══ SOURCE MATERIAL ══
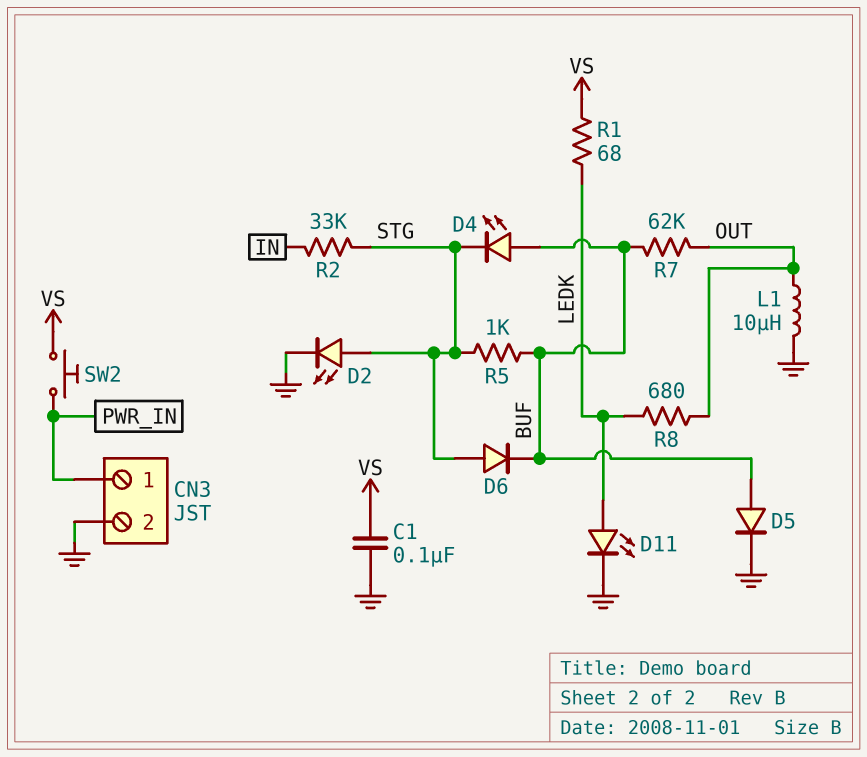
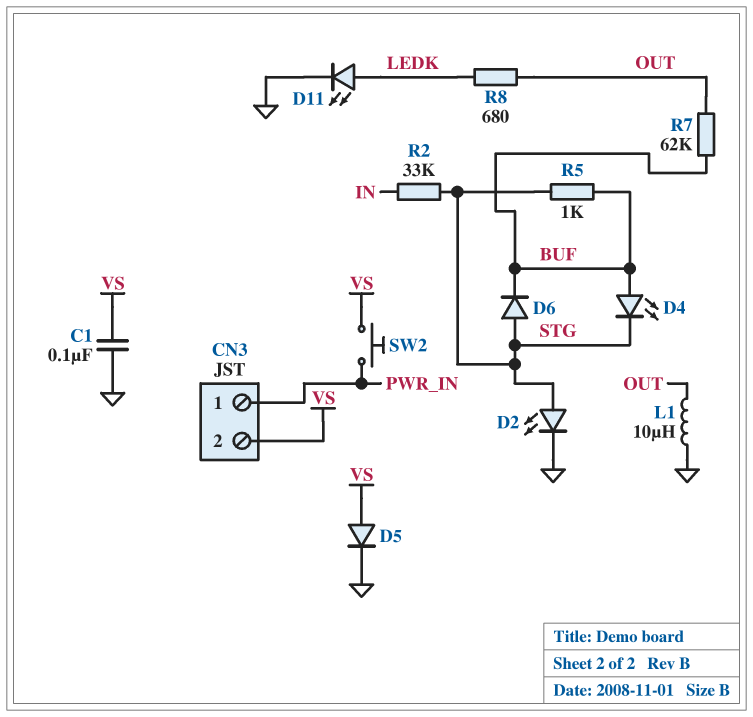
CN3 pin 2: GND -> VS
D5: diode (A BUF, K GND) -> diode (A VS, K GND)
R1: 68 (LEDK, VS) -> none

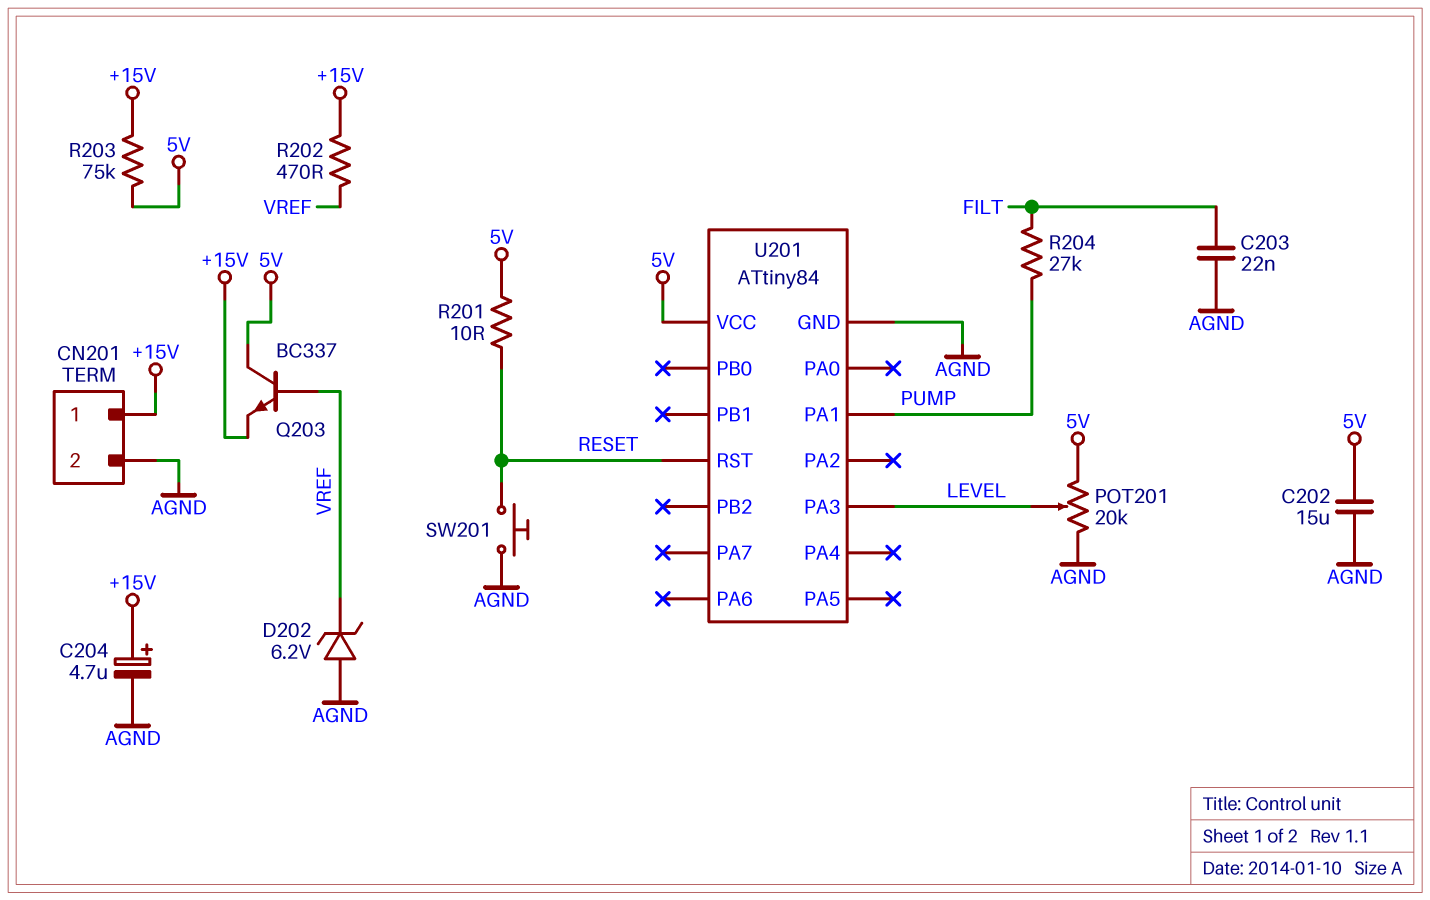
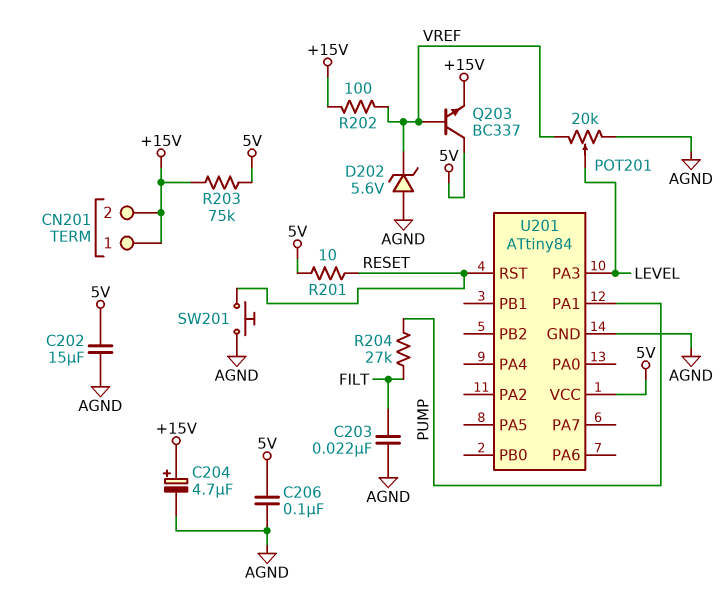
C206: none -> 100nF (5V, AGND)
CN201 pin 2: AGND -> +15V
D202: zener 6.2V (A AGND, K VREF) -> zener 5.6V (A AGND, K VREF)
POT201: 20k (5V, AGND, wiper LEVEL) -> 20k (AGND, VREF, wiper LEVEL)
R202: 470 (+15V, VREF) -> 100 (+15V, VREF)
═══
══ SOURCE MATERIAL ══
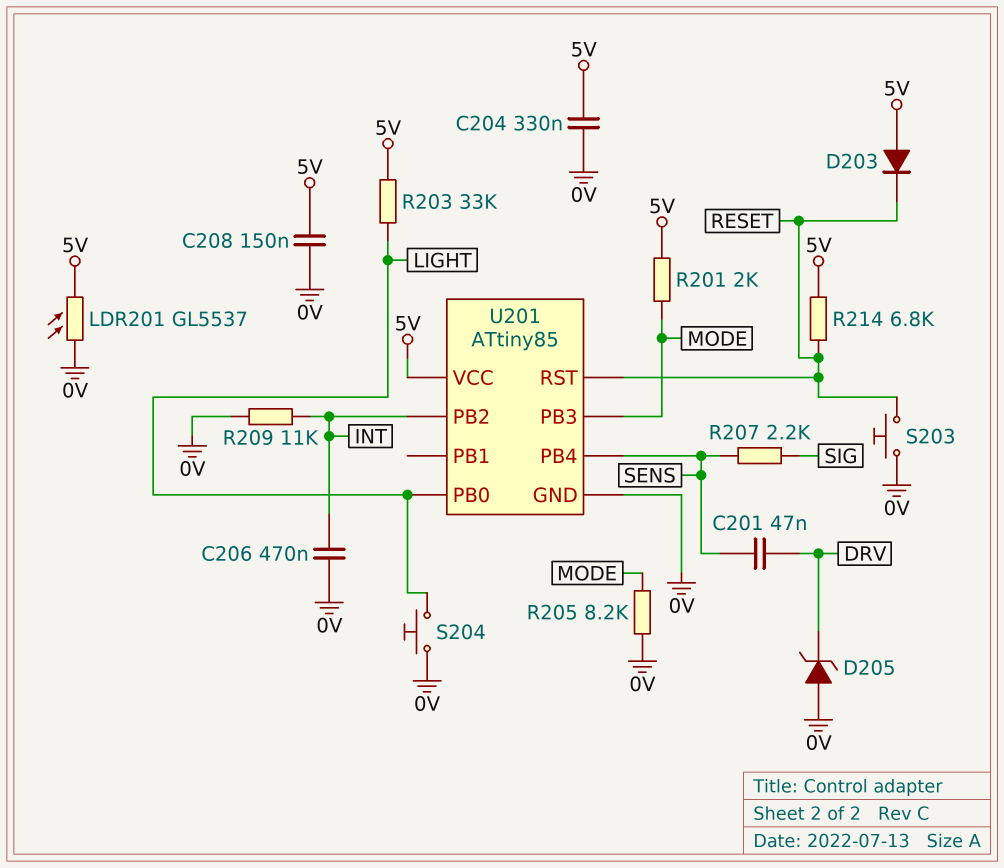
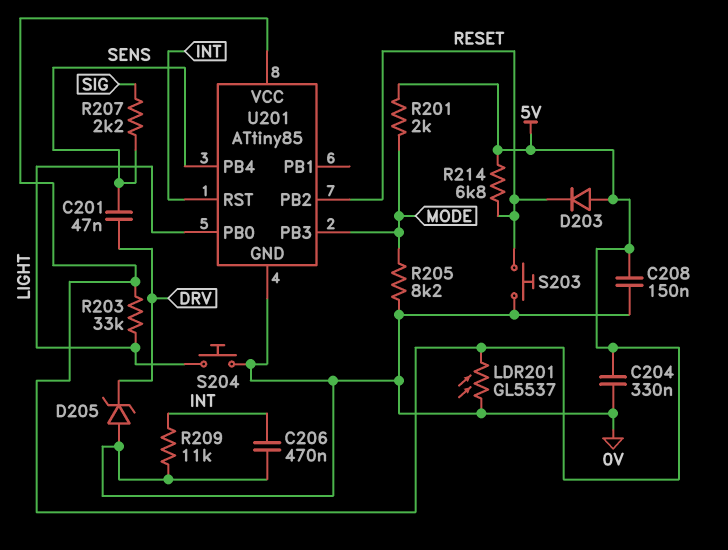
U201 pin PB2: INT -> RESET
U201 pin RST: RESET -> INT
═══
Print, exactly, each line above from the one with "R1: 68 (LEDK, VS) -> none" to the one with "R202: 470 (+15V, VREF) -> 100 (+15V, VREF)", end lines included. Leave pictures out of it.

R1: 68 (LEDK, VS) -> none

C206: none -> 100nF (5V, AGND)
CN201 pin 2: AGND -> +15V
D202: zener 6.2V (A AGND, K VREF) -> zener 5.6V (A AGND, K VREF)
POT201: 20k (5V, AGND, wiper LEVEL) -> 20k (AGND, VREF, wiper LEVEL)
R202: 470 (+15V, VREF) -> 100 (+15V, VREF)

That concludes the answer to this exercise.